• [WORK INSTRUCTION] Print nothing but the lines below starting at the line that holds "old: eraser/blue" and ending at the line that holds "old: fork/grey", including both, each exactly as written.
═══ INFORMATION PROVIDED
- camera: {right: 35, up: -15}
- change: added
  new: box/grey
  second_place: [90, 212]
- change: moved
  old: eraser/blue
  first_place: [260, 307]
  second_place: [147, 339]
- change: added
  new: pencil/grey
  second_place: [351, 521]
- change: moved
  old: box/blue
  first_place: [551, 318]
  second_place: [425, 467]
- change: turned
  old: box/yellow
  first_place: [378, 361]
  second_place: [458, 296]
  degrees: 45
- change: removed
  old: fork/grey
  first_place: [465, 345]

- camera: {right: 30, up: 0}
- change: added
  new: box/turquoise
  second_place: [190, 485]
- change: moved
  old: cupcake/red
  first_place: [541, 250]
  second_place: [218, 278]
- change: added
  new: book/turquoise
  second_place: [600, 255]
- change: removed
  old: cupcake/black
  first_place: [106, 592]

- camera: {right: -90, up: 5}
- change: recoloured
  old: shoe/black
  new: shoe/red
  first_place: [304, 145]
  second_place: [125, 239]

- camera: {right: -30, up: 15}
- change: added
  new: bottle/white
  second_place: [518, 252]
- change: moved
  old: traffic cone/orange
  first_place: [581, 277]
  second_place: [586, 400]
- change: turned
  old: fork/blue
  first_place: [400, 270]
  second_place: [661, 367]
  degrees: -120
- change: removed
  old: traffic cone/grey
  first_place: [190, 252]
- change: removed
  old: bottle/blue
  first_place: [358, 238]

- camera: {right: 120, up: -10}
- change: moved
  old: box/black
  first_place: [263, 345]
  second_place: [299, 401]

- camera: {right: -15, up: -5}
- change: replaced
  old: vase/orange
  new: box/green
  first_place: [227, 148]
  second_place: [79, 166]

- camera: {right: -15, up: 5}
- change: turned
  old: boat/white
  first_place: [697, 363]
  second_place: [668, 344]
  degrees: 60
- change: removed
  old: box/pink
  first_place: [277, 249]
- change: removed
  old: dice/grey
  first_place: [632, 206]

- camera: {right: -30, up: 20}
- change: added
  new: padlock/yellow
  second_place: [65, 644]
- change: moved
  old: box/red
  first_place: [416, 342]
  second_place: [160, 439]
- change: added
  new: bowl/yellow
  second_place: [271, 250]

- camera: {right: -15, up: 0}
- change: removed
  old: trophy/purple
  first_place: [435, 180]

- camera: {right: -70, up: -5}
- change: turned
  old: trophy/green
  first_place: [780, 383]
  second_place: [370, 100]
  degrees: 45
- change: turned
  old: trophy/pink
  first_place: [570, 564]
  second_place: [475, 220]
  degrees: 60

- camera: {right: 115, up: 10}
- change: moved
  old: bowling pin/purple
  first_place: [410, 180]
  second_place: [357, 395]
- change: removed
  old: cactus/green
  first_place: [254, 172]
══════
• [EXERCISE RESPONSE]
  old: eraser/blue
  first_place: [260, 307]
  second_place: [147, 339]
- change: added
  new: pencil/grey
  second_place: [351, 521]
- change: moved
  old: box/blue
  first_place: [551, 318]
  second_place: [425, 467]
- change: turned
  old: box/yellow
  first_place: [378, 361]
  second_place: [458, 296]
  degrees: 45
- change: removed
  old: fork/grey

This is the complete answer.